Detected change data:
________________________________________
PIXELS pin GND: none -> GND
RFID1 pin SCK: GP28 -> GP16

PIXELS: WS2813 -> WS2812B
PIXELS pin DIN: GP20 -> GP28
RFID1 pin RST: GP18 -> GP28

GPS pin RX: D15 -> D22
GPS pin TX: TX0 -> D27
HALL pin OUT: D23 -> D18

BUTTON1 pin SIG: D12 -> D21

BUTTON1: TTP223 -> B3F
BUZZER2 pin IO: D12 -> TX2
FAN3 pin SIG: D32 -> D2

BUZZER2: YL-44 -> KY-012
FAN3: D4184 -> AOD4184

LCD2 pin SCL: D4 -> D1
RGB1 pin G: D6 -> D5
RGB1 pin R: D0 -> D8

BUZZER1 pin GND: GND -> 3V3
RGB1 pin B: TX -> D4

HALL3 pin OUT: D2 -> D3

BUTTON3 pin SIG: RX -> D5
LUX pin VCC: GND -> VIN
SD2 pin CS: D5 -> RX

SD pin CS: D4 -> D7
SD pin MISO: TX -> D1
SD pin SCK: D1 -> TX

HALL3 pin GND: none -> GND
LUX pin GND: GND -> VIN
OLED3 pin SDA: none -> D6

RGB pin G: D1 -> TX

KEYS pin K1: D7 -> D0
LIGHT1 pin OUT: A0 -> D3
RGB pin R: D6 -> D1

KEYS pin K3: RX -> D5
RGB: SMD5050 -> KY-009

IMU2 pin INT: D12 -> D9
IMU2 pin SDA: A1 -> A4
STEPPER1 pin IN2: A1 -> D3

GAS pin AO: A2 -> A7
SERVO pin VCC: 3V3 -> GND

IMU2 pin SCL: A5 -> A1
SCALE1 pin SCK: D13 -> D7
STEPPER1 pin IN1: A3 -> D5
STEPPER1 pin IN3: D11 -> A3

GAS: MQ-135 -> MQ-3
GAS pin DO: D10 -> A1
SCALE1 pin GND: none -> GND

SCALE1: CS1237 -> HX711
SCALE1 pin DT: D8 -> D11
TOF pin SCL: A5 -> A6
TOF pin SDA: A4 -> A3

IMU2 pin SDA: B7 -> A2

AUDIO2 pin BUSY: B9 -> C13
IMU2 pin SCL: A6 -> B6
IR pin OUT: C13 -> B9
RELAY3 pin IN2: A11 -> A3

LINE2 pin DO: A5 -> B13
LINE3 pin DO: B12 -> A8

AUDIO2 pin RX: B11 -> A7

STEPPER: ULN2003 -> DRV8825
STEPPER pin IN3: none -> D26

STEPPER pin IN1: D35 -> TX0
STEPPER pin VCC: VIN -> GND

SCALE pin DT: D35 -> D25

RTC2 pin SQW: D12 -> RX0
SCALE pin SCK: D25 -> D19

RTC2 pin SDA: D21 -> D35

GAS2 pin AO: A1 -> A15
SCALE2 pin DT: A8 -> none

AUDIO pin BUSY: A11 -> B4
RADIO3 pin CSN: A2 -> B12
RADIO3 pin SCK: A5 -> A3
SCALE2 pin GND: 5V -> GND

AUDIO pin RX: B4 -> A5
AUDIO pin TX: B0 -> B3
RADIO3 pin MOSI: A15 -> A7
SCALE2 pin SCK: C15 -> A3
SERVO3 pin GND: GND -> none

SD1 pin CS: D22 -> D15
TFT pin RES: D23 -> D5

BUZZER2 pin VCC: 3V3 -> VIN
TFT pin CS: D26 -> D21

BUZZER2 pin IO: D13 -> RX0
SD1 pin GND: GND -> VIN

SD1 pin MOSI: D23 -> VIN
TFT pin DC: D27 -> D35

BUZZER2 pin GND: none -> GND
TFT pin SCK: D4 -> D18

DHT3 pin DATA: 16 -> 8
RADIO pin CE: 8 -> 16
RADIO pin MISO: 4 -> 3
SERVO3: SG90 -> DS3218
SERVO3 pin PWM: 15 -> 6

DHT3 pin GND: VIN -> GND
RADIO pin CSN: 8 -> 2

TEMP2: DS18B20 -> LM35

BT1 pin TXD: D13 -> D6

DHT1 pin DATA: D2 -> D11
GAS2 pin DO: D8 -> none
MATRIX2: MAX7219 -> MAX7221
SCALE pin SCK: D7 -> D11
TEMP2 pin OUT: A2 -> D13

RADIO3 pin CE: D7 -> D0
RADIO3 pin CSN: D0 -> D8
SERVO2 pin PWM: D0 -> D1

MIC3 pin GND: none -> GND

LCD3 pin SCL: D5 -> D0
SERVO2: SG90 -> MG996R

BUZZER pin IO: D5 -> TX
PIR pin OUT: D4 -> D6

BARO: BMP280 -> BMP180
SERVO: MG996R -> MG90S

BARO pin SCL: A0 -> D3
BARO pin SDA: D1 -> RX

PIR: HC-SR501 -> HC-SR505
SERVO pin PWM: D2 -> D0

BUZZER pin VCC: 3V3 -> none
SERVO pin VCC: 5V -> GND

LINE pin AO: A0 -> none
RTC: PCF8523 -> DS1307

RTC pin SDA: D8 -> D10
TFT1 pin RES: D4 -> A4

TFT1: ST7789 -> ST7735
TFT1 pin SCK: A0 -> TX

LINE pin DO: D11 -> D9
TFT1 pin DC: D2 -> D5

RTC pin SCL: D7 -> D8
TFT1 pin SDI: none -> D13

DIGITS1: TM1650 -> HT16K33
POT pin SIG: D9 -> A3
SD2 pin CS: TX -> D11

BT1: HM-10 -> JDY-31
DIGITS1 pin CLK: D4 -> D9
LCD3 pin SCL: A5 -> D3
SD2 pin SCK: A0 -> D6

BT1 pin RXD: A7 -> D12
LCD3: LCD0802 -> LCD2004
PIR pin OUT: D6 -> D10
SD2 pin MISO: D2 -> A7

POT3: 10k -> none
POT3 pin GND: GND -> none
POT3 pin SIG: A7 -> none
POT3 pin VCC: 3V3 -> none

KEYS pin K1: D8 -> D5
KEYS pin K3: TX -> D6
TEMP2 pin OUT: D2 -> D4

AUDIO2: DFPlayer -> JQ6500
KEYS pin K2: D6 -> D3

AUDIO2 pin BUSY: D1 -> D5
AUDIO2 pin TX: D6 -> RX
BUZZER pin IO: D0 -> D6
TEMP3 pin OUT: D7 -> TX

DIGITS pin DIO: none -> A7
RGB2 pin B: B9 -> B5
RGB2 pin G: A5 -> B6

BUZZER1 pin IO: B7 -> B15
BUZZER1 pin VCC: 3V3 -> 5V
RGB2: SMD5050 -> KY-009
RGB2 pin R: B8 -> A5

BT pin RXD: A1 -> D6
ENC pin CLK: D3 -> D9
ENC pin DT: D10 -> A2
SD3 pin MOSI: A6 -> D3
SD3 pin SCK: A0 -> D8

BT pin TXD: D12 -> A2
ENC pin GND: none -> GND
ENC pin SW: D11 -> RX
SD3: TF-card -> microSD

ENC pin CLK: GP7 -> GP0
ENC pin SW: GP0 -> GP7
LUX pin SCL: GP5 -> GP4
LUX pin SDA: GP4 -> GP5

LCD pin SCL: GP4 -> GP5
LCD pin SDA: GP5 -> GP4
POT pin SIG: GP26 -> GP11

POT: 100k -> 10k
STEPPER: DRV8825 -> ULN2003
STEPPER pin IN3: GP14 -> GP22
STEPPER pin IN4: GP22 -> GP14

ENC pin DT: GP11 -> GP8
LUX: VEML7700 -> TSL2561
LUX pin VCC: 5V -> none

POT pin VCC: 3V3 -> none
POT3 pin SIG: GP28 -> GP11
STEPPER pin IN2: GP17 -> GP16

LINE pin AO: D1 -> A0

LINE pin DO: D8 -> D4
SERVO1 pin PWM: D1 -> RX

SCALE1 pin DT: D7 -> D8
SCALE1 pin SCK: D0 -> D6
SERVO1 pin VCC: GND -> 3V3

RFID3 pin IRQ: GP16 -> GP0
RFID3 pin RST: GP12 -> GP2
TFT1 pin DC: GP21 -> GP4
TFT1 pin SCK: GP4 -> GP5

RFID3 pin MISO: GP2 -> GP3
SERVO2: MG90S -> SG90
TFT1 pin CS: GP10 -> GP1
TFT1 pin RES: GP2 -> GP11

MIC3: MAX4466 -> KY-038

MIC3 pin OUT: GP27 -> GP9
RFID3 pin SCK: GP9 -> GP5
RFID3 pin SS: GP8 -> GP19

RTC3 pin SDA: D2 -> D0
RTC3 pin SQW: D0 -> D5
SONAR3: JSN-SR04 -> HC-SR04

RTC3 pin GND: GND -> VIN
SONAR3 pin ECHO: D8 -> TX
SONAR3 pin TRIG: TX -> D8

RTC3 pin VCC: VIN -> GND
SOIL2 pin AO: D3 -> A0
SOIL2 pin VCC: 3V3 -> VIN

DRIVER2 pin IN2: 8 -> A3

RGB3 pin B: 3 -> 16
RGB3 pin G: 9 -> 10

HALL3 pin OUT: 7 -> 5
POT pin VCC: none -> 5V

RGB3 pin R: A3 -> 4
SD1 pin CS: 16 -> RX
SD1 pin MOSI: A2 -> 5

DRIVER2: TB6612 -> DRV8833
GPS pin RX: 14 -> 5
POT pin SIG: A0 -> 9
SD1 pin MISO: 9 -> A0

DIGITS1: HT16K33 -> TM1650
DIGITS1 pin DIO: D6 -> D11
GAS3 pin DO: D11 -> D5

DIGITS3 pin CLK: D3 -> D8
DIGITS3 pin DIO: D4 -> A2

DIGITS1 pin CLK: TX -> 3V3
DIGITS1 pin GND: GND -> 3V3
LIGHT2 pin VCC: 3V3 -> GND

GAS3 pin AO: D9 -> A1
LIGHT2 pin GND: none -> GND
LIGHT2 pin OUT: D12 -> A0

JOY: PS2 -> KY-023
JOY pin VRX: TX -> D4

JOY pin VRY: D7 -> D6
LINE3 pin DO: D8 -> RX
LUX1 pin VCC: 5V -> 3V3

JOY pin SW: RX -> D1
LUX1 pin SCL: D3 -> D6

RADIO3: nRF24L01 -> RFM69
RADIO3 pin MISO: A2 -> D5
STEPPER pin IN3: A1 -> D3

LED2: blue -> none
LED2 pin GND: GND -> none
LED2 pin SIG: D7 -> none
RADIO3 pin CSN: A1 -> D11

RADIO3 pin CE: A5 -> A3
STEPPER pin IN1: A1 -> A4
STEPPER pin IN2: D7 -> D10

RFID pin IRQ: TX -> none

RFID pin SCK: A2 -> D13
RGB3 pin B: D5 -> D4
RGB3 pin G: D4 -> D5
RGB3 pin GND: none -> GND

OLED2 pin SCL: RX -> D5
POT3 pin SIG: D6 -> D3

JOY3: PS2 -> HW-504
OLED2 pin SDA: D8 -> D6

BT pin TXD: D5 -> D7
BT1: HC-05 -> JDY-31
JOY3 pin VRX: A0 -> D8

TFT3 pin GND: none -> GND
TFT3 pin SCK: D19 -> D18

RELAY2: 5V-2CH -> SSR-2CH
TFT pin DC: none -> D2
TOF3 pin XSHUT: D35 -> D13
________________________________________
From the first line of the data above to the line holding "LCD2 pin SCL: D4 -> D1", reproduce each line exactly; emit no other lines.

PIXELS pin GND: none -> GND
RFID1 pin SCK: GP28 -> GP16

PIXELS: WS2813 -> WS2812B
PIXELS pin DIN: GP20 -> GP28
RFID1 pin RST: GP18 -> GP28

GPS pin RX: D15 -> D22
GPS pin TX: TX0 -> D27
HALL pin OUT: D23 -> D18

BUTTON1 pin SIG: D12 -> D21

BUTTON1: TTP223 -> B3F
BUZZER2 pin IO: D12 -> TX2
FAN3 pin SIG: D32 -> D2

BUZZER2: YL-44 -> KY-012
FAN3: D4184 -> AOD4184

LCD2 pin SCL: D4 -> D1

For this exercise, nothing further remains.